What is expected |
Your task is to copy each line of the material below that includes "BRIGHT".

Given records |
*** Begin section ***
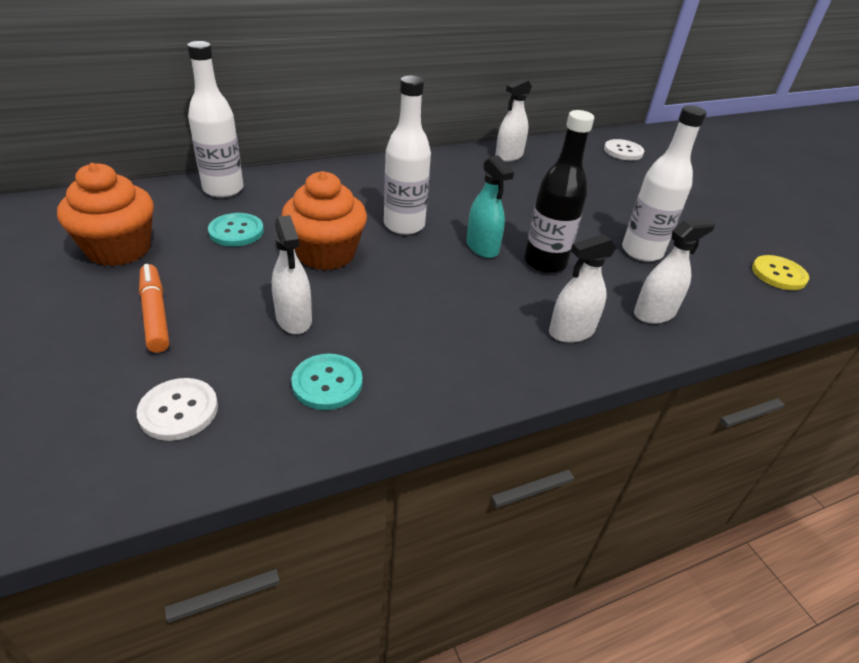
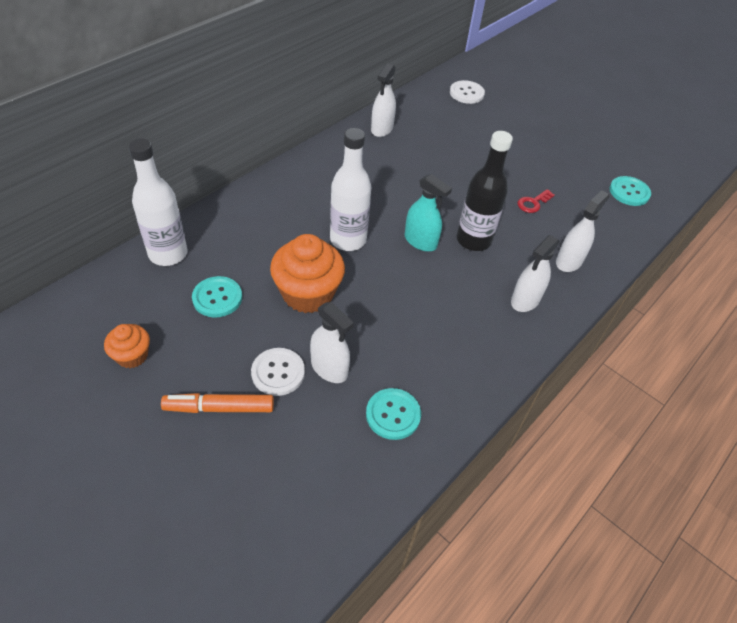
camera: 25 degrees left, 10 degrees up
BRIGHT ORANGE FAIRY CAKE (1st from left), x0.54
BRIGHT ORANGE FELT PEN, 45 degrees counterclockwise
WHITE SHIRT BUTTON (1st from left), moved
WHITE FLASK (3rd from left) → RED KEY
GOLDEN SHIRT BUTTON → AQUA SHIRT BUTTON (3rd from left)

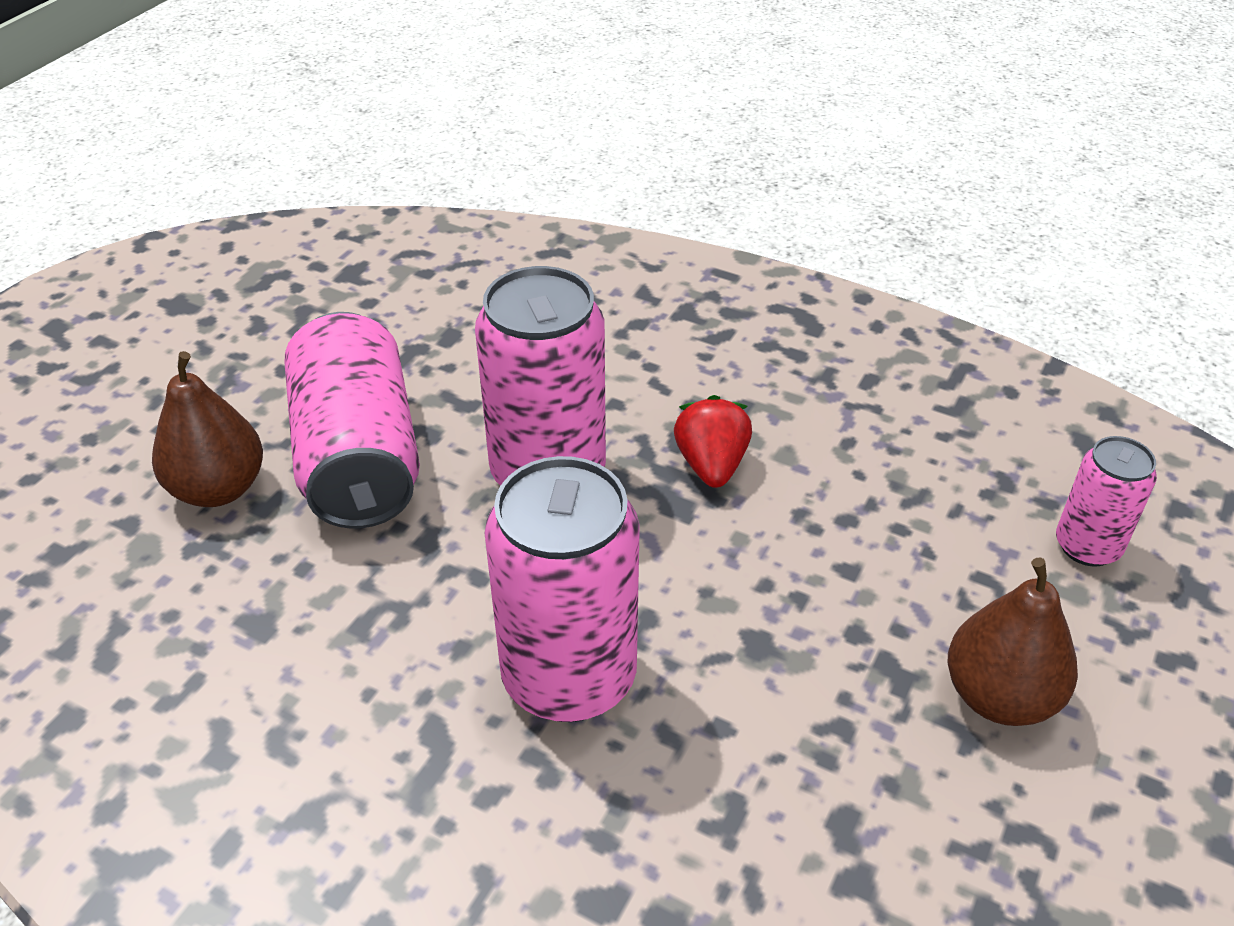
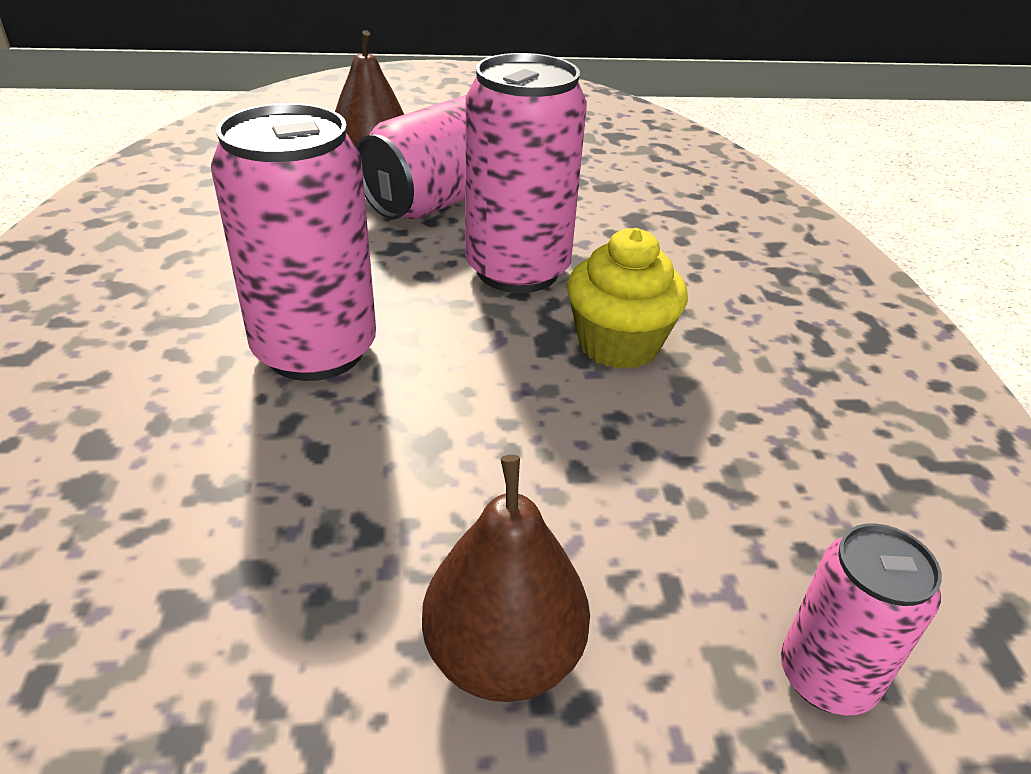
camera: 55 degrees right, 5 degrees down
RED BERRY → GOLDEN FAIRY CAKE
*** End section ***
Expected answer |
BRIGHT ORANGE FAIRY CAKE (1st from left), x0.54
BRIGHT ORANGE FELT PEN, 45 degrees counterclockwise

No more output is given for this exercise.